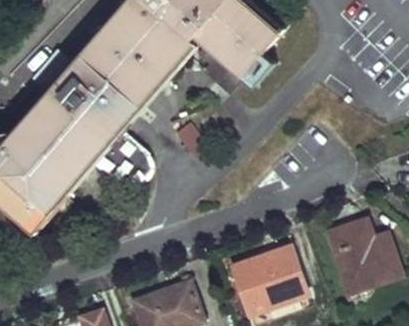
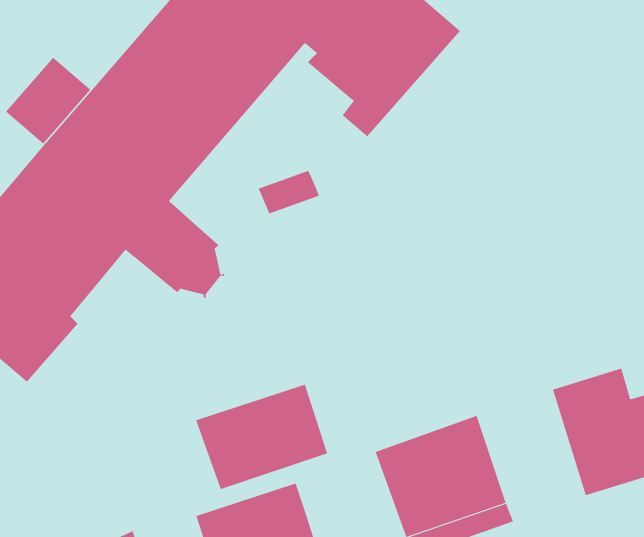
building: none -> [195,384,328,490]

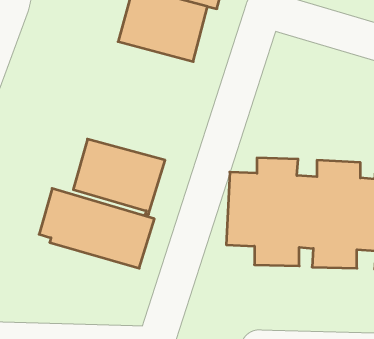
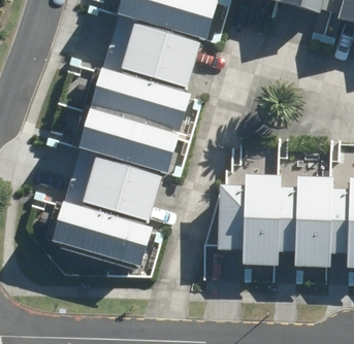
building: none -> [91,67,194,129]
building: none -> [77,107,181,173]

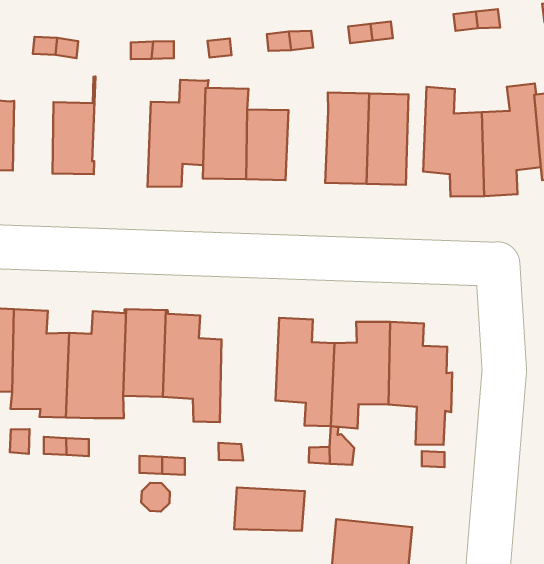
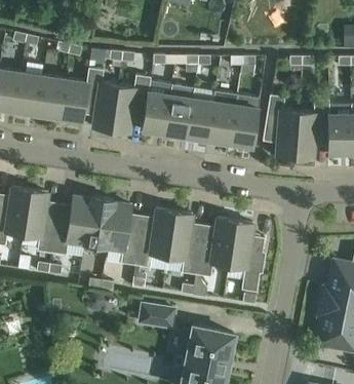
building: none -> [82,68,118,131]
building: none -> [38,76,65,118]
building: none -> [187,99,214,141]
building: none -> [135,209,174,268]

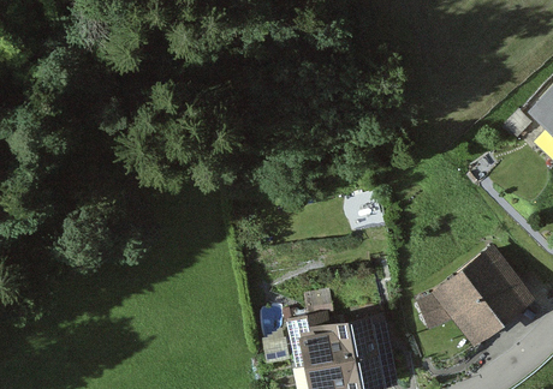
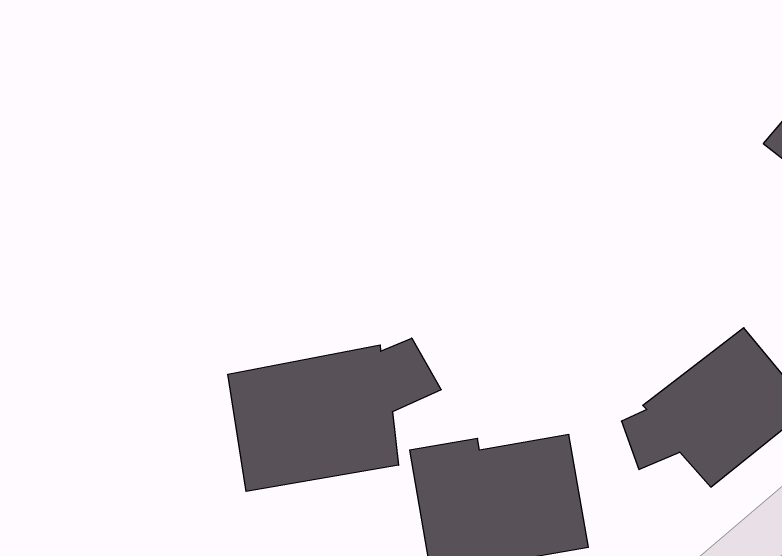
building: none -> [228,338,441,491]

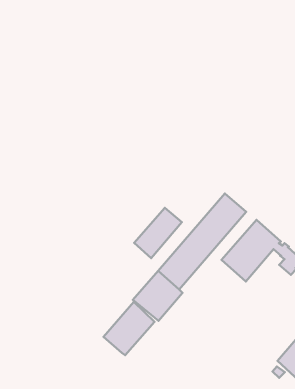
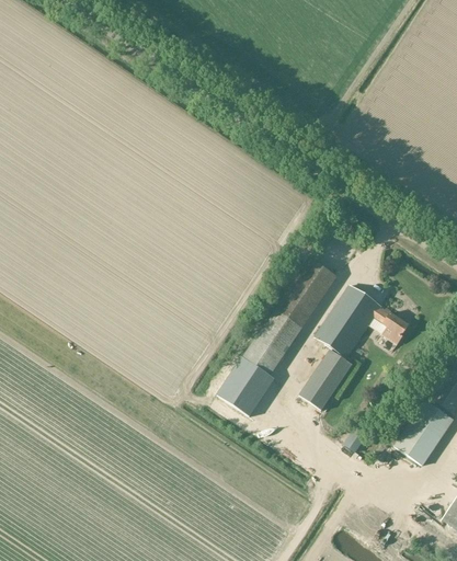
building: [134,208,182,258] -> [297,350,350,410]
building: [103,302,155,355] -> none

What you should do -
Write out exactly the lines from the line that contains "building: none -> [77,107,181,173]" through the end of the material, including both ends. No pictures belong in the copy.

Result of this exercise -
building: none -> [77,107,181,173]

building: none -> [82,68,118,131]
building: none -> [38,76,65,118]
building: none -> [187,99,214,141]
building: none -> [135,209,174,268]

building: none -> [228,338,441,491]

building: [134,208,182,258] -> [297,350,350,410]
building: [103,302,155,355] -> none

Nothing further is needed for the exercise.